Colored shape movement records:
··········

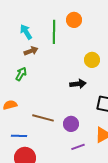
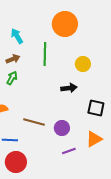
orange circle: (74, 20) -> (65, 24), size x1.6
green line: (54, 32) -> (45, 54), moved
brown arrow: (31, 51) -> (13, 59), moved

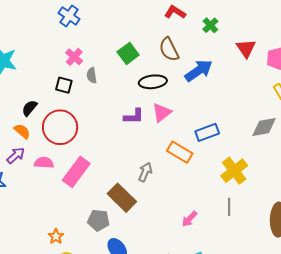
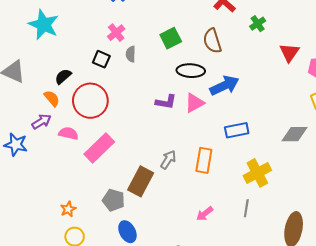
blue arrow: (199, 71) -> (224, 86), moved
orange rectangle: (180, 152) -> (204, 160), moved, turned 60
brown rectangle: (122, 198) -> (141, 181), turned 64

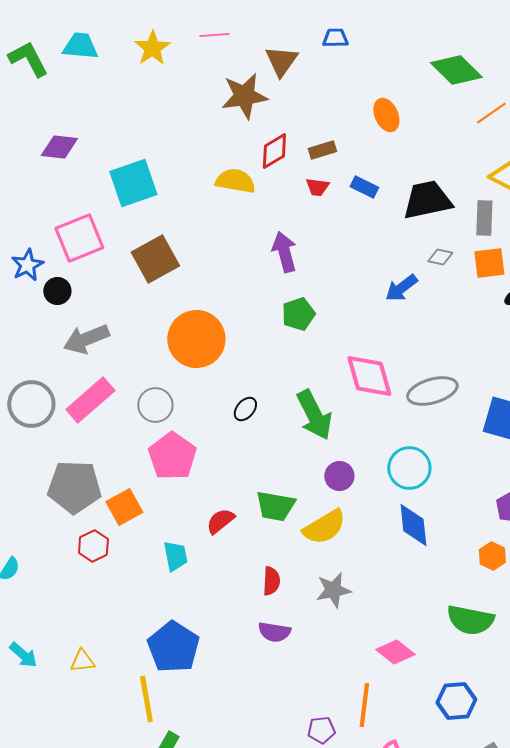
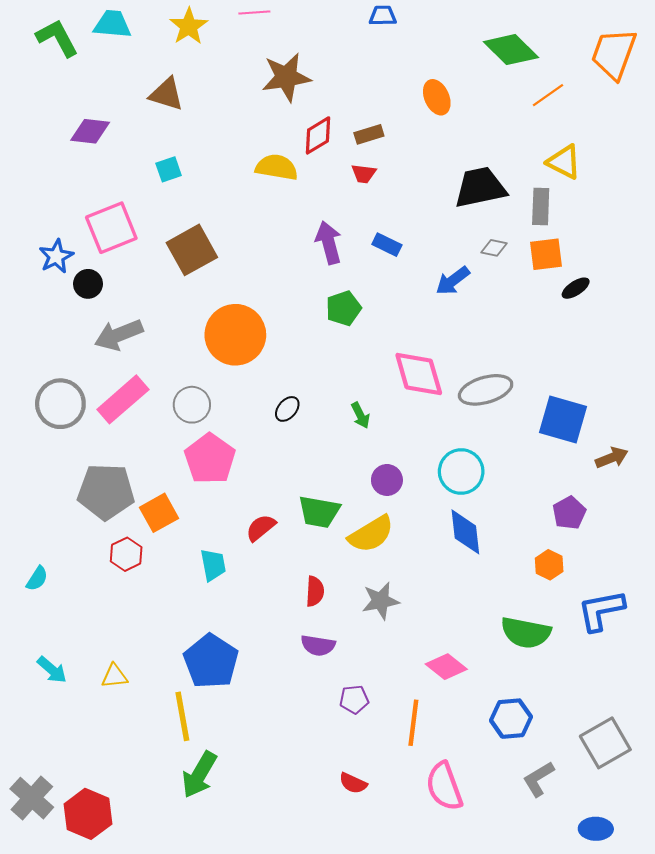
brown triangle: (281, 61) -> (166, 94), moved, turned -48
cyan square: (133, 183) -> (169, 169), size x0.5
blue rectangle: (364, 187) -> (387, 245), moved
green arrow: (314, 415) -> (360, 415), size x0.5
purple pentagon: (321, 730) -> (354, 699), moved

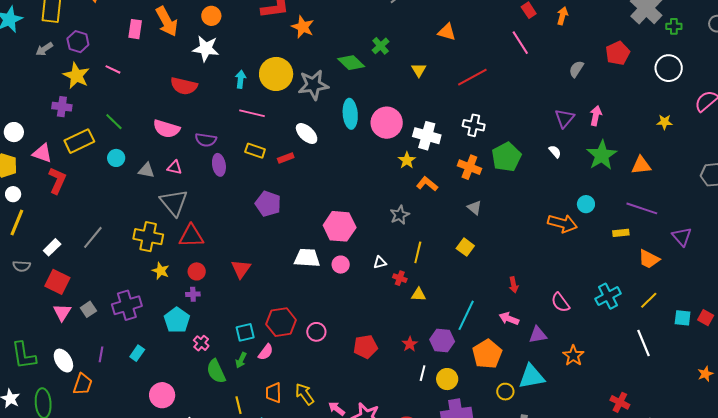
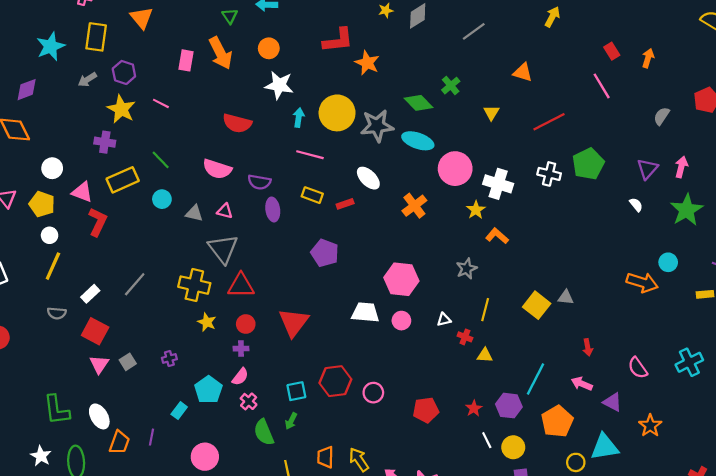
white star: (206, 49) -> (279, 85), moved
cyan ellipse: (350, 114) -> (418, 141), moved, turned -68
green pentagon: (506, 157) -> (588, 164), moved
orange cross: (469, 167) -> (414, 206), moved, turned 30
gray triangle: (474, 208) -> (566, 297), moved, turned -35
yellow square: (465, 247) -> (537, 305), size x1.4
red triangle: (241, 269) -> (294, 322), size x1.4
purple cross: (127, 305) -> (169, 358), size x0.5
cyan pentagon: (177, 320) -> (209, 390), moved
purple triangle: (538, 335) -> (612, 402), turned 36
pink semicircle: (266, 352) -> (240, 377), moved
purple line: (101, 354) -> (151, 437), moved
white line: (423, 373) -> (487, 440), turned -42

··········

Scan the entries above for the word "blue". Report the lines that hold it.

blue arrow: (199, 71) -> (224, 86), moved
blue rectangle: (364, 187) -> (387, 245), moved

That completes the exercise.